WHAT THE TASK ASKS »
Once the line holding "pink round brick C6:D7" is found in the listing below, write it out and each later line exactly, up to and including the one holding "orange brick B7:B10".

DATA EXTRACT »
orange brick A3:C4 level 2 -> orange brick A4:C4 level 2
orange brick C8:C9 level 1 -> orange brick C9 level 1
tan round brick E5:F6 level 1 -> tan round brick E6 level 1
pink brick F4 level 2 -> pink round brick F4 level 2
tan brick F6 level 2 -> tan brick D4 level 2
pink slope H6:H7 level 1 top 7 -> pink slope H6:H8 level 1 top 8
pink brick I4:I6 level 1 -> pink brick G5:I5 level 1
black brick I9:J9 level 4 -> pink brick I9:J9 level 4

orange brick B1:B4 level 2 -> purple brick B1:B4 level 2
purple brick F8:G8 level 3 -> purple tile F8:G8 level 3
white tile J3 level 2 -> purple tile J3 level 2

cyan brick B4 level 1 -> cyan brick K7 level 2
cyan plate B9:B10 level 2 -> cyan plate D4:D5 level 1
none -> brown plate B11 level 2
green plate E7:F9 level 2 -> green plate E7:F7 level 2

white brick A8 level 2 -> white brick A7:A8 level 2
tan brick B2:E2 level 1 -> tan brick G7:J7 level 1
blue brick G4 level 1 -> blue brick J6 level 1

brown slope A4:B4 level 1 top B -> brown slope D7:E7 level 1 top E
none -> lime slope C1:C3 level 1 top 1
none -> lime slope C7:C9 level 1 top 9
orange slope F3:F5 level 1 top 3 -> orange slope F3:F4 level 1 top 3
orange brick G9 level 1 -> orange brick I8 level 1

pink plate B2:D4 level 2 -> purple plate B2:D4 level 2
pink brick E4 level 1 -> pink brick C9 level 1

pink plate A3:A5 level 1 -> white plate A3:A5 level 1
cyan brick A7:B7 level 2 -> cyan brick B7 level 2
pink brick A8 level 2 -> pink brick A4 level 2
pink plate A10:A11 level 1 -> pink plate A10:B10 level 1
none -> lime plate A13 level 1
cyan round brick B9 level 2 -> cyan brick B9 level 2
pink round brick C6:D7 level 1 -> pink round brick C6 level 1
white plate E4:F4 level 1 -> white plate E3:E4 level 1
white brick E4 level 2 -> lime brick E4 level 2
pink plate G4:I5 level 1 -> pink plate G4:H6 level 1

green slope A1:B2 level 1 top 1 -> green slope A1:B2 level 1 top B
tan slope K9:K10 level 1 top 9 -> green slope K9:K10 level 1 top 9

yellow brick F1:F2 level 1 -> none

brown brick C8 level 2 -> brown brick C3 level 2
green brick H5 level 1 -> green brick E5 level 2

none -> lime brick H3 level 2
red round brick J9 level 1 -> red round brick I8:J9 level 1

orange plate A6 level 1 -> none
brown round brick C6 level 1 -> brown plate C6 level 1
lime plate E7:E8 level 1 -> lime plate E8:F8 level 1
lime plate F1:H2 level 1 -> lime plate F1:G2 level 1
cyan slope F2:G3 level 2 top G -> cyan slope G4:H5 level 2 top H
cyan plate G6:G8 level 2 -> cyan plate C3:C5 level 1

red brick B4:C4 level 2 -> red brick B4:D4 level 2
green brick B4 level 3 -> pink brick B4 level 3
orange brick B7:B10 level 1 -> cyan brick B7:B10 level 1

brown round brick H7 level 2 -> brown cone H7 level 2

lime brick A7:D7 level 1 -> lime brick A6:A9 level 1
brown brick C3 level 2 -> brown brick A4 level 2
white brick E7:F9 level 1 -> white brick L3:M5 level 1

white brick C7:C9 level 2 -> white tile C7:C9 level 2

TASK RESPONSE »
pink round brick C6:D7 level 1 -> pink round brick C6 level 1
white plate E4:F4 level 1 -> white plate E3:E4 level 1
white brick E4 level 2 -> lime brick E4 level 2
pink plate G4:I5 level 1 -> pink plate G4:H6 level 1

green slope A1:B2 level 1 top 1 -> green slope A1:B2 level 1 top B
tan slope K9:K10 level 1 top 9 -> green slope K9:K10 level 1 top 9

yellow brick F1:F2 level 1 -> none

brown brick C8 level 2 -> brown brick C3 level 2
green brick H5 level 1 -> green brick E5 level 2

none -> lime brick H3 level 2
red round brick J9 level 1 -> red round brick I8:J9 level 1

orange plate A6 level 1 -> none
brown round brick C6 level 1 -> brown plate C6 level 1
lime plate E7:E8 level 1 -> lime plate E8:F8 level 1
lime plate F1:H2 level 1 -> lime plate F1:G2 level 1
cyan slope F2:G3 level 2 top G -> cyan slope G4:H5 level 2 top H
cyan plate G6:G8 level 2 -> cyan plate C3:C5 level 1

red brick B4:C4 level 2 -> red brick B4:D4 level 2
green brick B4 level 3 -> pink brick B4 level 3
orange brick B7:B10 level 1 -> cyan brick B7:B10 level 1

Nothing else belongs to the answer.